* Assignment *
Below is a block of records; return all of them exactly, but without the images.

* Working data *
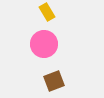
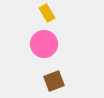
yellow rectangle: moved 1 px down
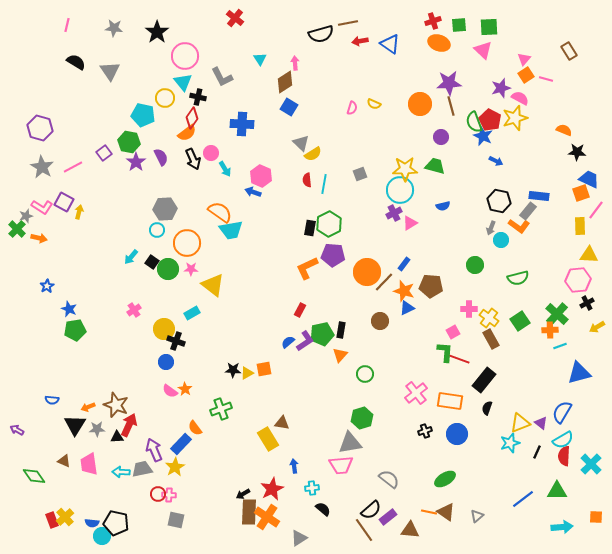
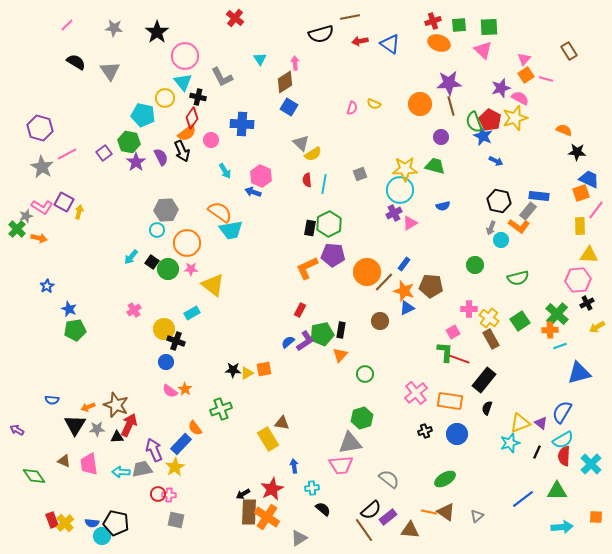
brown line at (348, 23): moved 2 px right, 6 px up
pink line at (67, 25): rotated 32 degrees clockwise
pink circle at (211, 153): moved 13 px up
black arrow at (193, 159): moved 11 px left, 8 px up
pink line at (73, 167): moved 6 px left, 13 px up
cyan arrow at (225, 169): moved 2 px down
gray hexagon at (165, 209): moved 1 px right, 1 px down
yellow cross at (65, 517): moved 6 px down
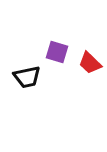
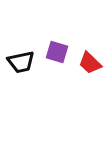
black trapezoid: moved 6 px left, 15 px up
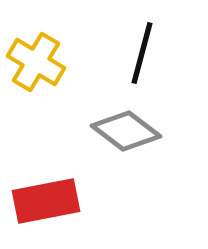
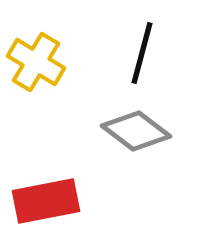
gray diamond: moved 10 px right
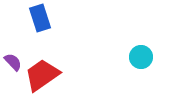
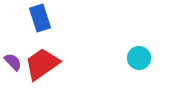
cyan circle: moved 2 px left, 1 px down
red trapezoid: moved 11 px up
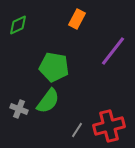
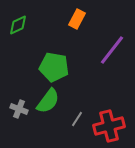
purple line: moved 1 px left, 1 px up
gray line: moved 11 px up
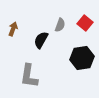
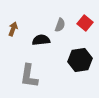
black semicircle: rotated 54 degrees clockwise
black hexagon: moved 2 px left, 2 px down
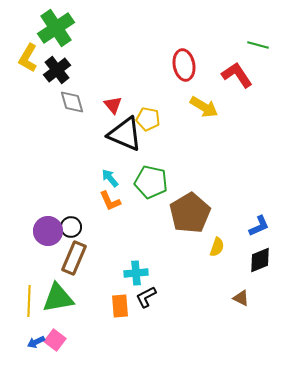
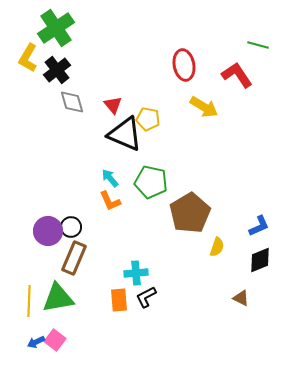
orange rectangle: moved 1 px left, 6 px up
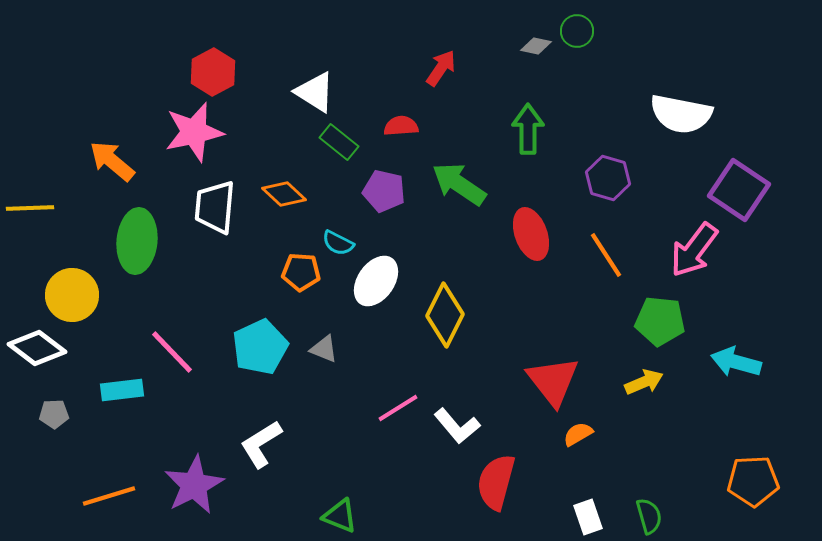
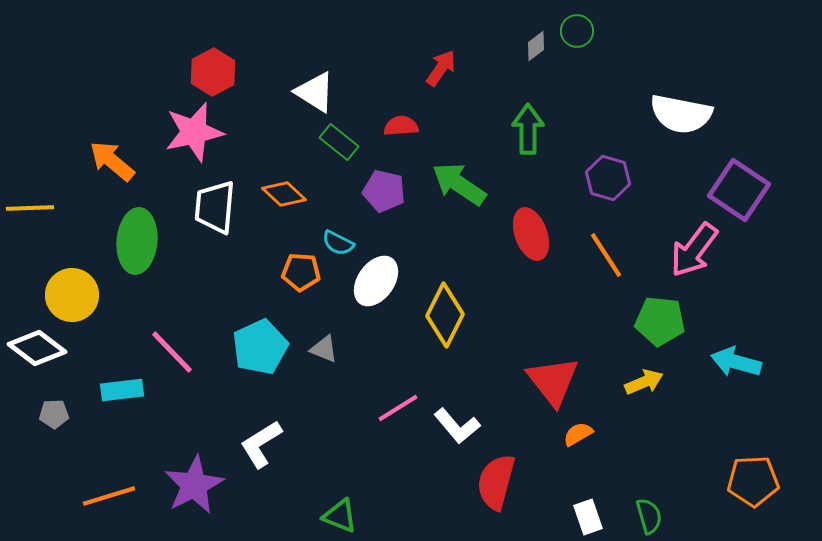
gray diamond at (536, 46): rotated 48 degrees counterclockwise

* Finished task *
yellow rectangle: moved 1 px down
brown line at (348, 23): moved 2 px right, 6 px up
pink line at (67, 25): rotated 32 degrees clockwise
pink circle at (211, 153): moved 13 px up
black arrow at (193, 159): moved 11 px left, 8 px up
pink line at (73, 167): moved 6 px left, 13 px up
cyan arrow at (225, 169): moved 2 px down
gray hexagon at (165, 209): moved 1 px right, 1 px down
yellow cross at (65, 517): moved 6 px down
black trapezoid: moved 6 px left, 15 px up
gray diamond: moved 10 px right
cyan circle: moved 2 px left, 1 px down
red trapezoid: moved 11 px up
purple line: moved 1 px left, 1 px up
gray line: moved 11 px up
black semicircle: rotated 54 degrees clockwise
black hexagon: moved 2 px left, 2 px down
orange rectangle: moved 1 px left, 6 px up
gray diamond at (536, 46): rotated 48 degrees counterclockwise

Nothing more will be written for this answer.